Data records:
=======
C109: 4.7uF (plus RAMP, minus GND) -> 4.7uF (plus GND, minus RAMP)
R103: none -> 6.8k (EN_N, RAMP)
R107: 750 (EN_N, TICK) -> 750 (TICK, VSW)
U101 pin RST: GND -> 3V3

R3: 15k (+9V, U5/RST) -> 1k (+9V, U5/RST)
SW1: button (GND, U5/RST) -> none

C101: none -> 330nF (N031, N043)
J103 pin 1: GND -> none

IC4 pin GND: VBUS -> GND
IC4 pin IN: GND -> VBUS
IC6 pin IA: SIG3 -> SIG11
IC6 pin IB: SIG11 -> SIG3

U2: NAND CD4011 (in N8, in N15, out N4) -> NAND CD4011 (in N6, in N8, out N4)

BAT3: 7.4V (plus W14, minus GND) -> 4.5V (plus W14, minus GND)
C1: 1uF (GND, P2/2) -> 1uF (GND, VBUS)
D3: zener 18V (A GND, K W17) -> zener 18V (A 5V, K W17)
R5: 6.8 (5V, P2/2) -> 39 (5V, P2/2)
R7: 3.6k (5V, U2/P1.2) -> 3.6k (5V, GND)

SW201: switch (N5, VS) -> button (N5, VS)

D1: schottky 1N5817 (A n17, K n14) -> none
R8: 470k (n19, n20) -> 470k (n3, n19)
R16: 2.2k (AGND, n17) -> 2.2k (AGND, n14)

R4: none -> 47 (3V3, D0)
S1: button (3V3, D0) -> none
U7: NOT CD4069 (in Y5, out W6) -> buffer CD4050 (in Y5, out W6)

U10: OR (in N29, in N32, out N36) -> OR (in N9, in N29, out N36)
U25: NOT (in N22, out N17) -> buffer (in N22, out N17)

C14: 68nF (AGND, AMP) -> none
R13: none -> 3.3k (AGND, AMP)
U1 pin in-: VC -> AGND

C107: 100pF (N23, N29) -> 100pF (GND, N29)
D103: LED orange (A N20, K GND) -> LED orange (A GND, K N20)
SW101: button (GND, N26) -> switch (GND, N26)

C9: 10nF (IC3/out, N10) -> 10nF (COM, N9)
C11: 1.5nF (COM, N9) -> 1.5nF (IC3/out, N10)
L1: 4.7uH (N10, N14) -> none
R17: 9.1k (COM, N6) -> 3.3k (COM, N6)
=======
Your assignment: What is needed is a word-for-word copy of the records.

Answer to the exercise:
C109: 4.7uF (plus RAMP, minus GND) -> 4.7uF (plus GND, minus RAMP)
R103: none -> 6.8k (EN_N, RAMP)
R107: 750 (EN_N, TICK) -> 750 (TICK, VSW)
U101 pin RST: GND -> 3V3

R3: 15k (+9V, U5/RST) -> 1k (+9V, U5/RST)
SW1: button (GND, U5/RST) -> none

C101: none -> 330nF (N031, N043)
J103 pin 1: GND -> none

IC4 pin GND: VBUS -> GND
IC4 pin IN: GND -> VBUS
IC6 pin IA: SIG3 -> SIG11
IC6 pin IB: SIG11 -> SIG3

U2: NAND CD4011 (in N8, in N15, out N4) -> NAND CD4011 (in N6, in N8, out N4)

BAT3: 7.4V (plus W14, minus GND) -> 4.5V (plus W14, minus GND)
C1: 1uF (GND, P2/2) -> 1uF (GND, VBUS)
D3: zener 18V (A GND, K W17) -> zener 18V (A 5V, K W17)
R5: 6.8 (5V, P2/2) -> 39 (5V, P2/2)
R7: 3.6k (5V, U2/P1.2) -> 3.6k (5V, GND)

SW201: switch (N5, VS) -> button (N5, VS)

D1: schottky 1N5817 (A n17, K n14) -> none
R8: 470k (n19, n20) -> 470k (n3, n19)
R16: 2.2k (AGND, n17) -> 2.2k (AGND, n14)

R4: none -> 47 (3V3, D0)
S1: button (3V3, D0) -> none
U7: NOT CD4069 (in Y5, out W6) -> buffer CD4050 (in Y5, out W6)

U10: OR (in N29, in N32, out N36) -> OR (in N9, in N29, out N36)
U25: NOT (in N22, out N17) -> buffer (in N22, out N17)

C14: 68nF (AGND, AMP) -> none
R13: none -> 3.3k (AGND, AMP)
U1 pin in-: VC -> AGND

C107: 100pF (N23, N29) -> 100pF (GND, N29)
D103: LED orange (A N20, K GND) -> LED orange (A GND, K N20)
SW101: button (GND, N26) -> switch (GND, N26)

C9: 10nF (IC3/out, N10) -> 10nF (COM, N9)
C11: 1.5nF (COM, N9) -> 1.5nF (IC3/out, N10)
L1: 4.7uH (N10, N14) -> none
R17: 9.1k (COM, N6) -> 3.3k (COM, N6)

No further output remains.